Your instructions: From the entries that follow, reproduce exactly and only the lines from the line with "building: [135,61,211,223] ->" to the line with "building: [311,529,363,582] -> none", endpoints included.

╭─ Data supplied

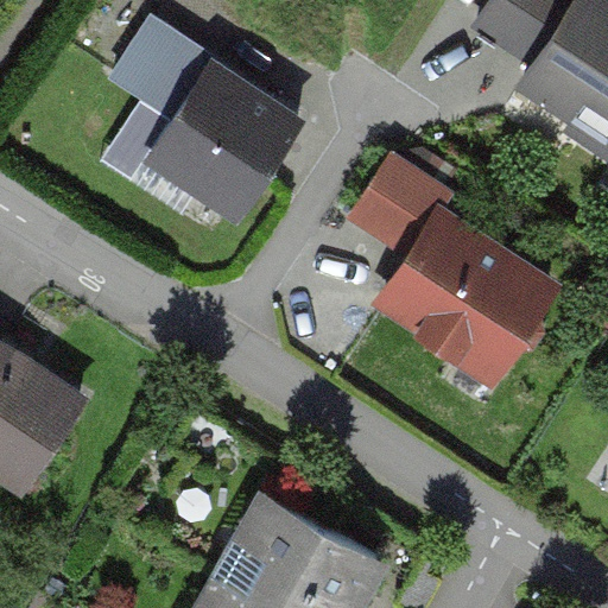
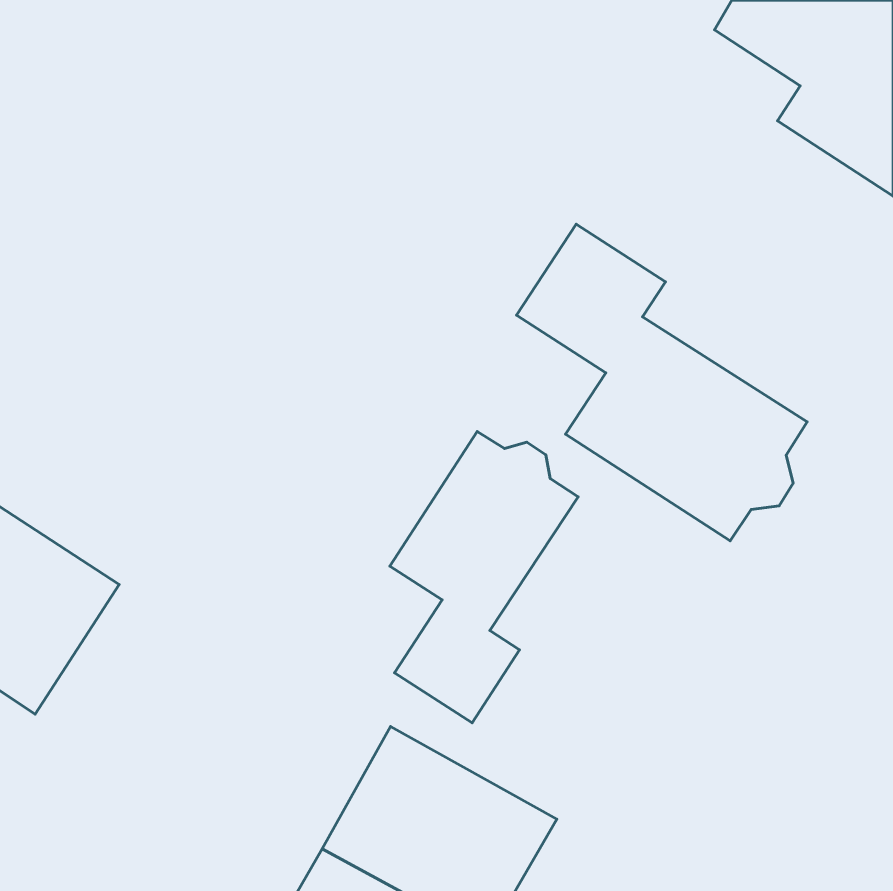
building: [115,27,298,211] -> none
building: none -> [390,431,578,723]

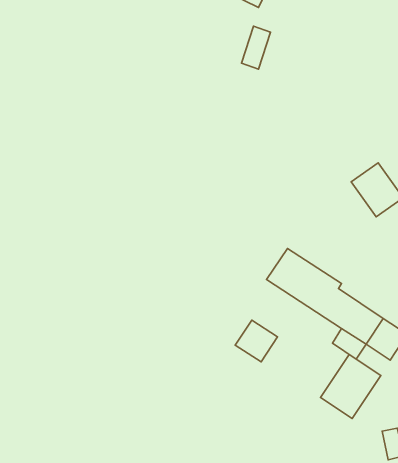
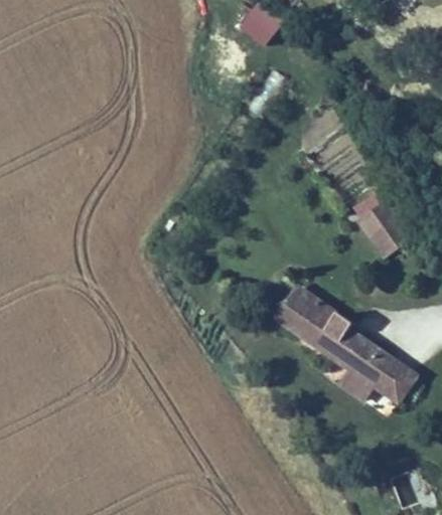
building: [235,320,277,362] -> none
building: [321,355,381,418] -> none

╰─
╭─ Data supplied

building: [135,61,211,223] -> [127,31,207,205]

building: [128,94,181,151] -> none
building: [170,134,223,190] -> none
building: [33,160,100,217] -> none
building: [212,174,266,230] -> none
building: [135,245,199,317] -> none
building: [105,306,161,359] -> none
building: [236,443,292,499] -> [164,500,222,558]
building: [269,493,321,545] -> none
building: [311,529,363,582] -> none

╰─

Solution to this task:
building: [135,61,211,223] -> [127,31,207,205]

building: [128,94,181,151] -> none
building: [170,134,223,190] -> none
building: [33,160,100,217] -> none
building: [212,174,266,230] -> none
building: [135,245,199,317] -> none
building: [105,306,161,359] -> none
building: [236,443,292,499] -> [164,500,222,558]
building: [269,493,321,545] -> none
building: [311,529,363,582] -> none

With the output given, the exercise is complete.